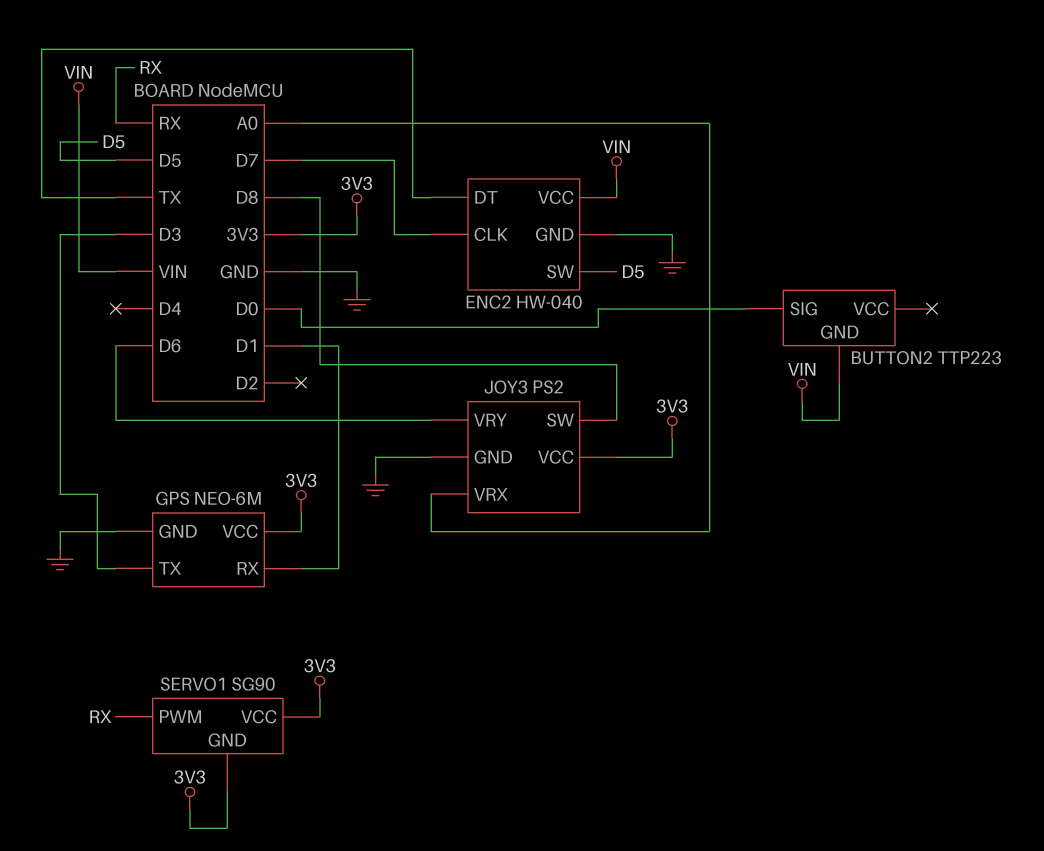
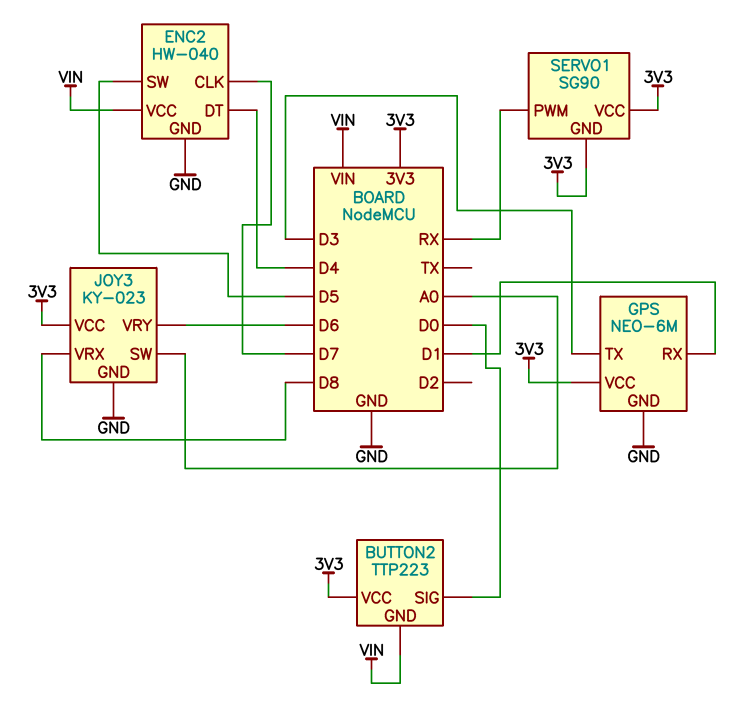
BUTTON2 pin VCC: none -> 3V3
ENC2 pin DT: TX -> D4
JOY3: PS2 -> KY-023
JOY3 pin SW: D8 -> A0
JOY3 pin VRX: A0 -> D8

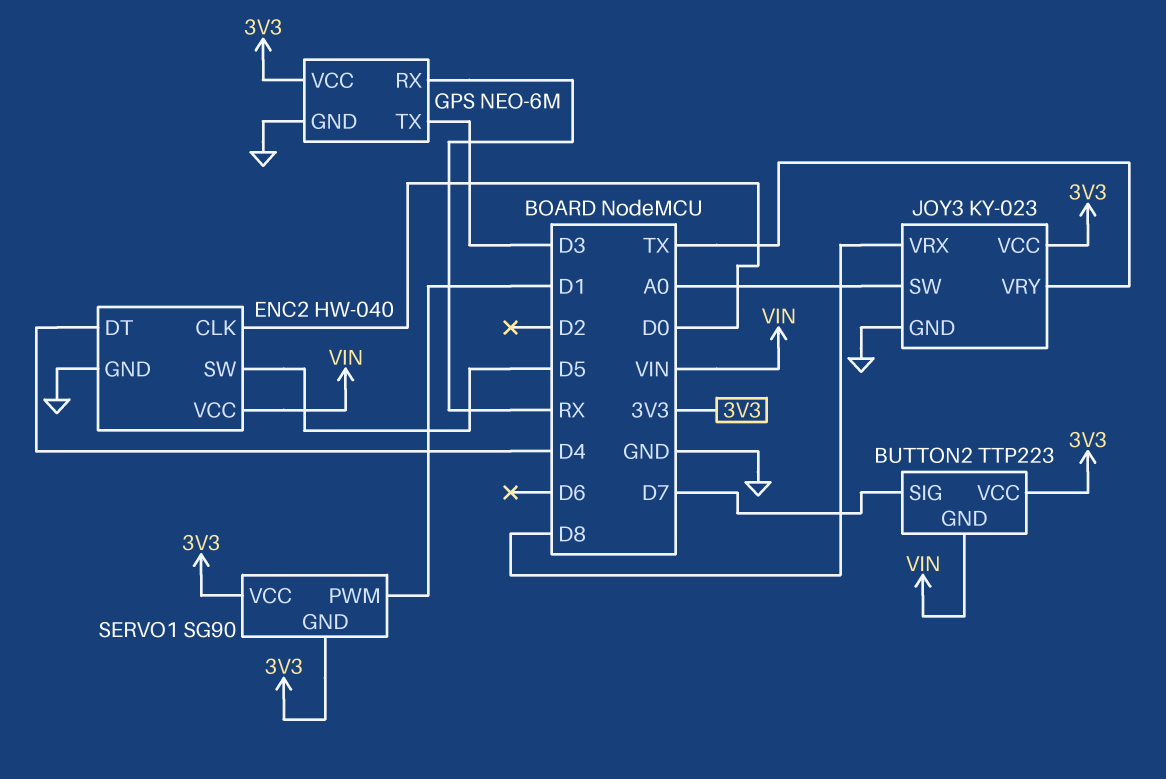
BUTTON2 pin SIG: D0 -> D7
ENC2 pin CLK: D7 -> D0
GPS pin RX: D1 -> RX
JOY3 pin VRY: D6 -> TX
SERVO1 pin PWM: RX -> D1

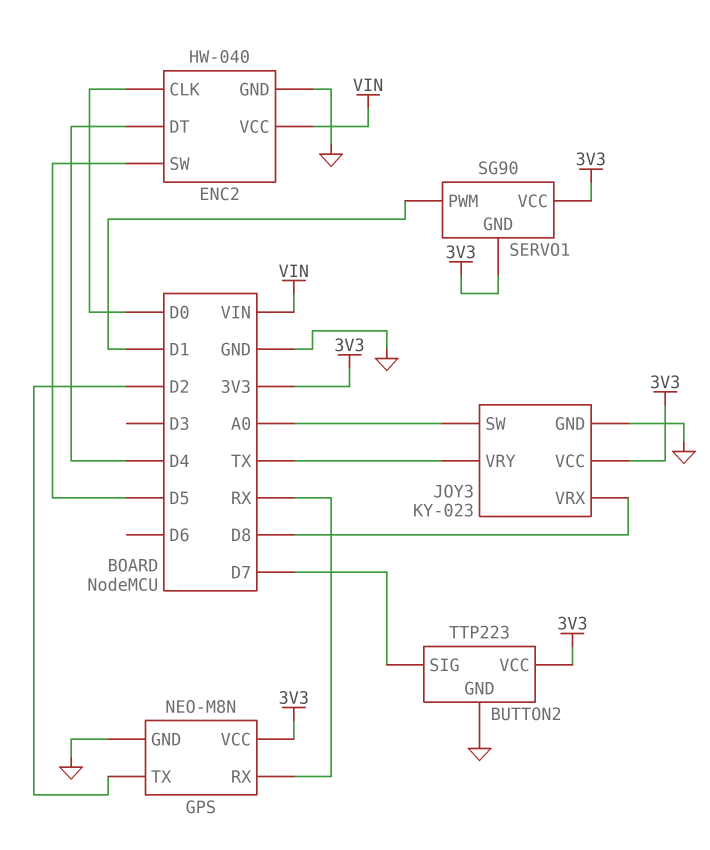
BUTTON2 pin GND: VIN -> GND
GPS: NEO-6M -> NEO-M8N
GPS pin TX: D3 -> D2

▬▬▬▬▬▬▬▬▬▬

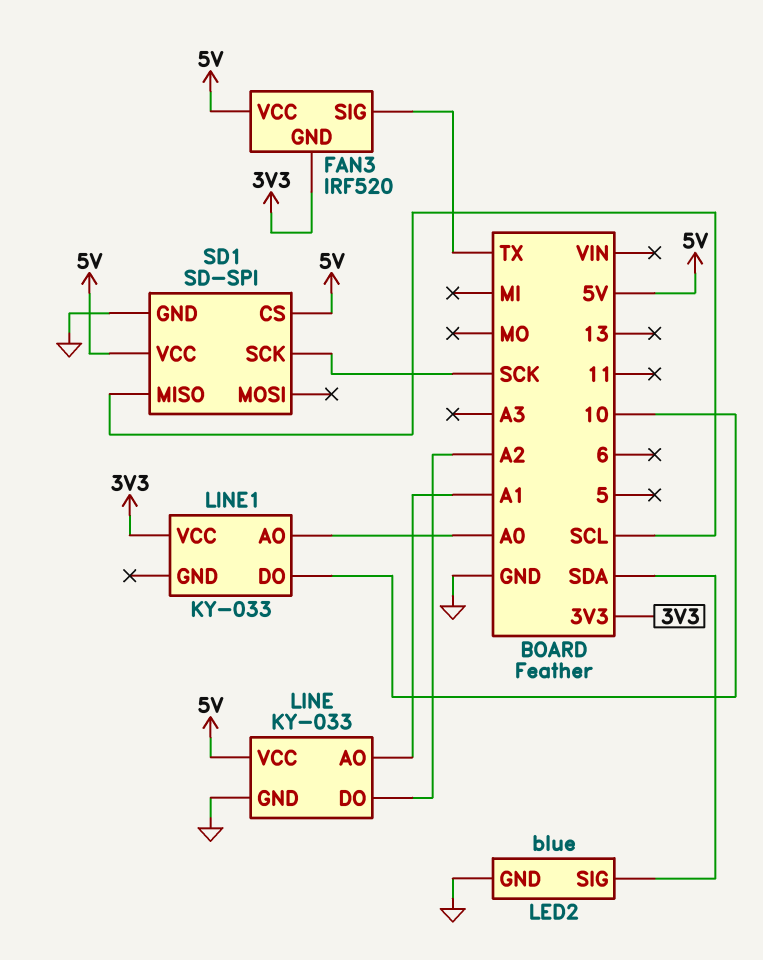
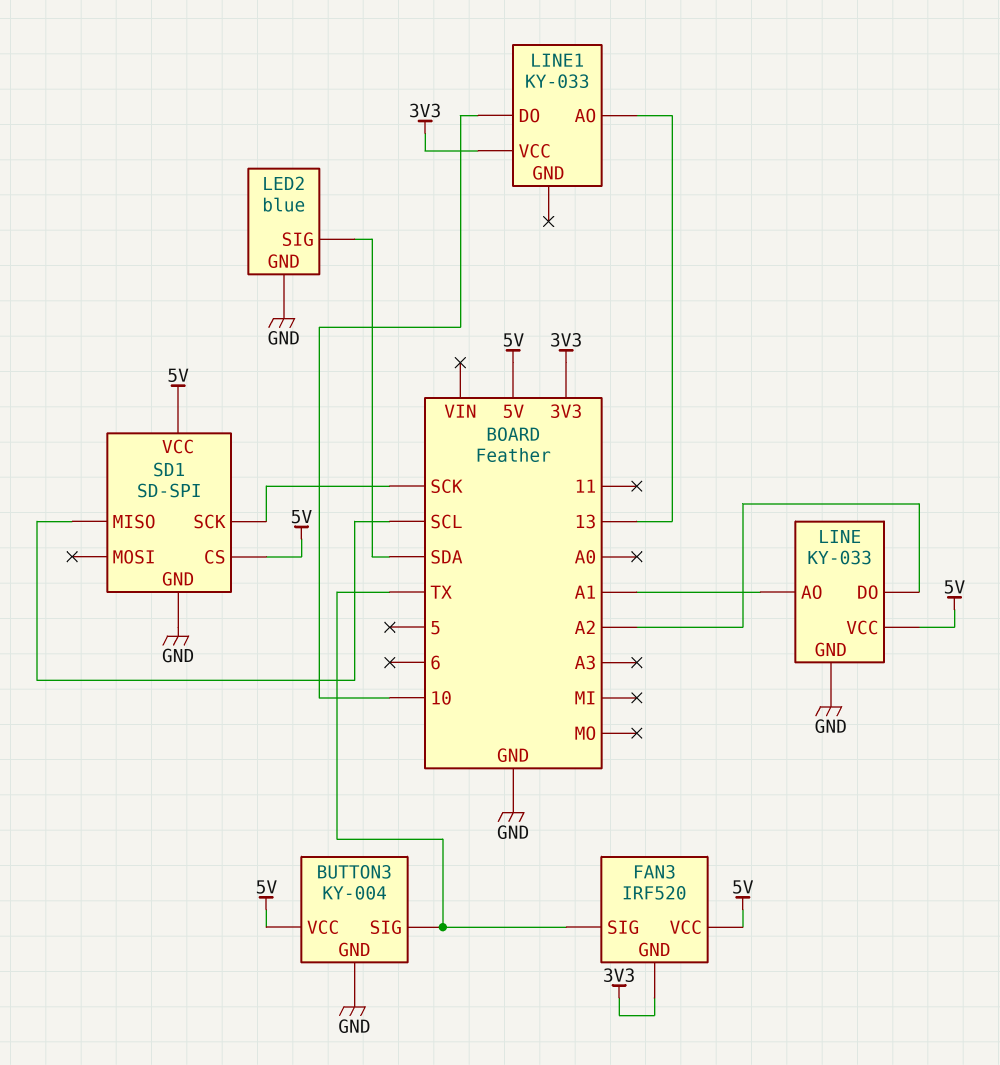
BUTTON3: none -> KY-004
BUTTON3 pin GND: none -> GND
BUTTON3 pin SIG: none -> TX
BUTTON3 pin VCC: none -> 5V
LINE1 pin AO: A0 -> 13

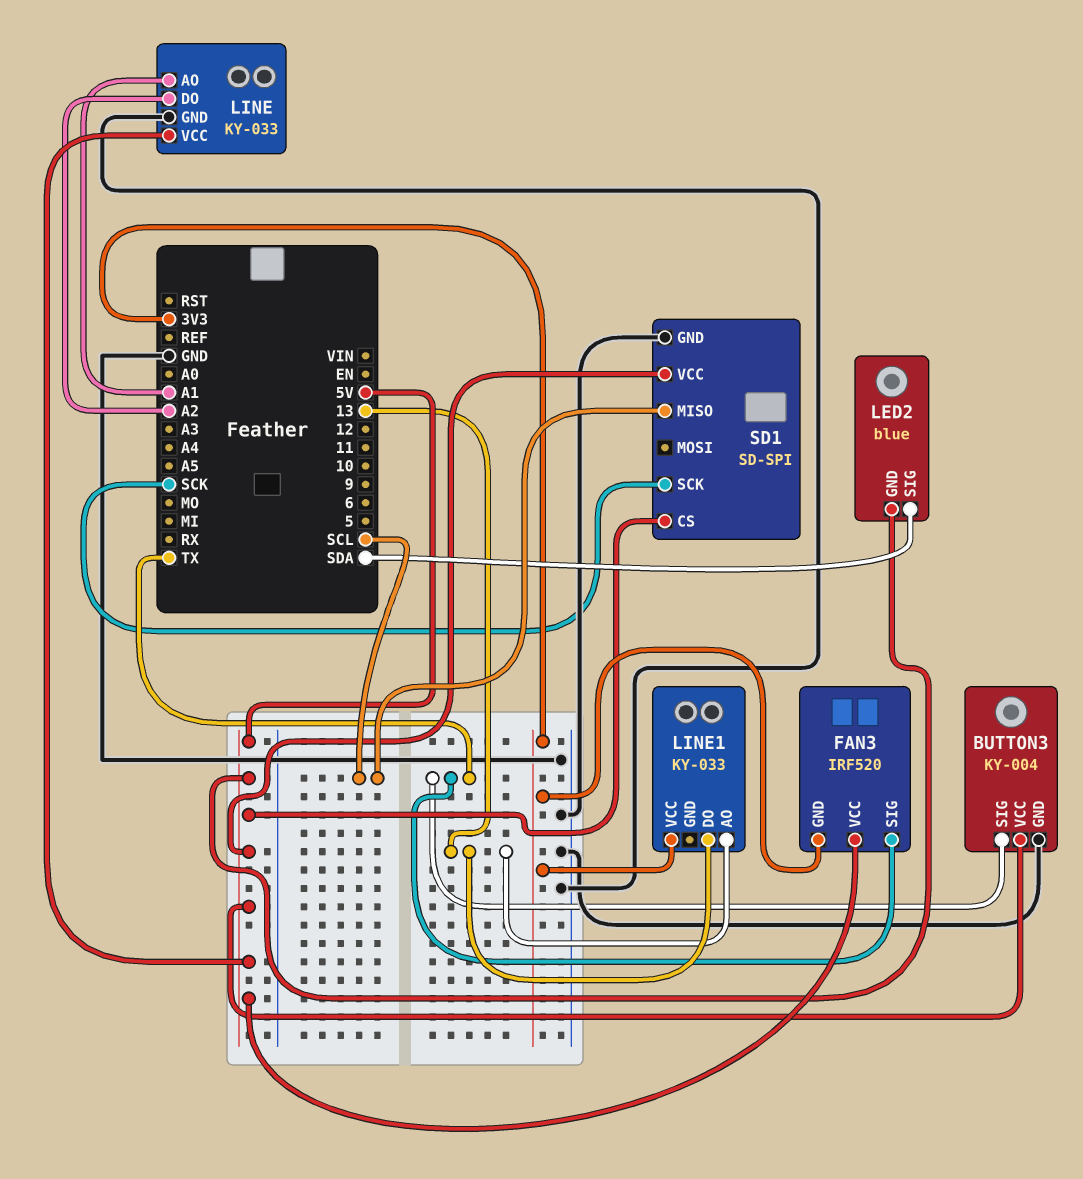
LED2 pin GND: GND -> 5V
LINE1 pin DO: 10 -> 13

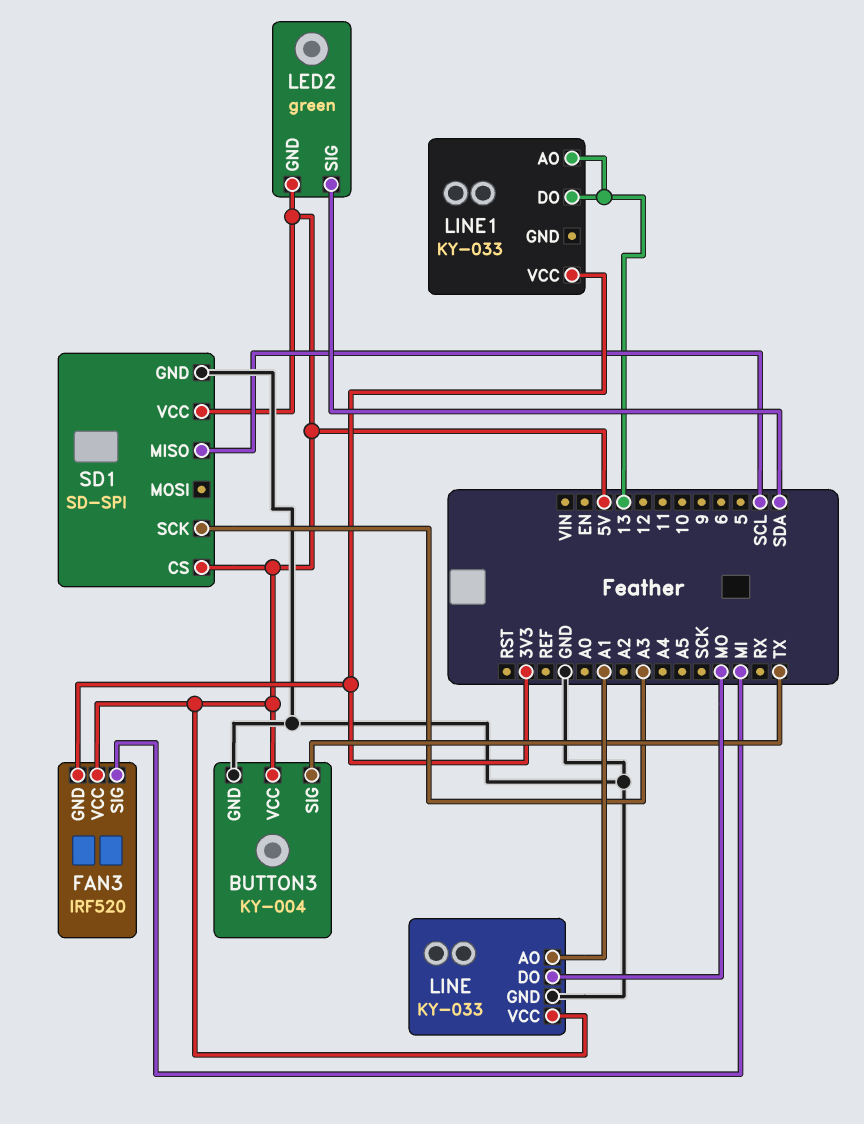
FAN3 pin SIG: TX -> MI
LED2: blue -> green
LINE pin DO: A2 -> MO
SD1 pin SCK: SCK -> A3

▬▬▬▬▬▬▬▬▬▬

Above are some records; extract exactly the lines from the one containing "ENC2 pin DT: TX -> D4" through the one containing "GPS pin TX: D3 -> D2" and drop the pictures.

ENC2 pin DT: TX -> D4
JOY3: PS2 -> KY-023
JOY3 pin SW: D8 -> A0
JOY3 pin VRX: A0 -> D8

BUTTON2 pin SIG: D0 -> D7
ENC2 pin CLK: D7 -> D0
GPS pin RX: D1 -> RX
JOY3 pin VRY: D6 -> TX
SERVO1 pin PWM: RX -> D1

BUTTON2 pin GND: VIN -> GND
GPS: NEO-6M -> NEO-M8N
GPS pin TX: D3 -> D2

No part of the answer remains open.